--- Data Enclosed Below ---

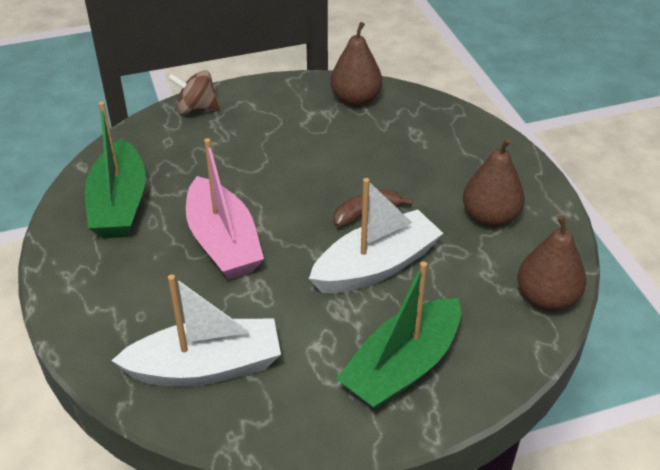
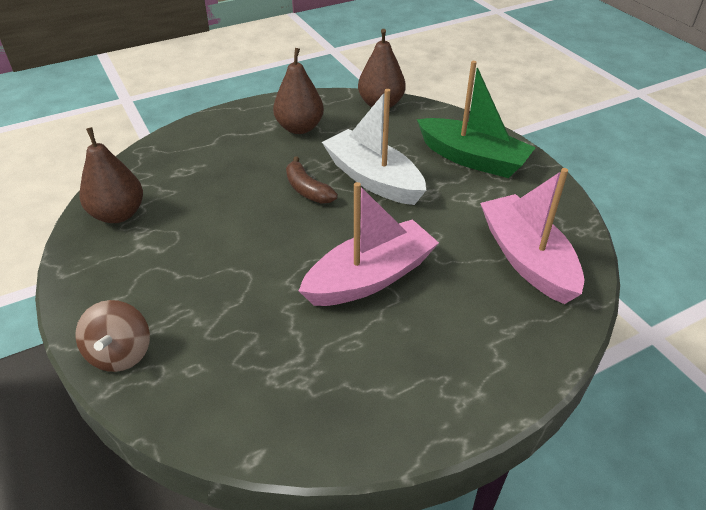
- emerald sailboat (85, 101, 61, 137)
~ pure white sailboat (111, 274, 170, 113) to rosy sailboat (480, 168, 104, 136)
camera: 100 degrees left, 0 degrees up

--- End of Enclosed Data ---

What is needed: Pull out every line in the data above that has the word "sailboat".

Solution for this exercise:
- emerald sailboat (85, 101, 61, 137)
~ pure white sailboat (111, 274, 170, 113) to rosy sailboat (480, 168, 104, 136)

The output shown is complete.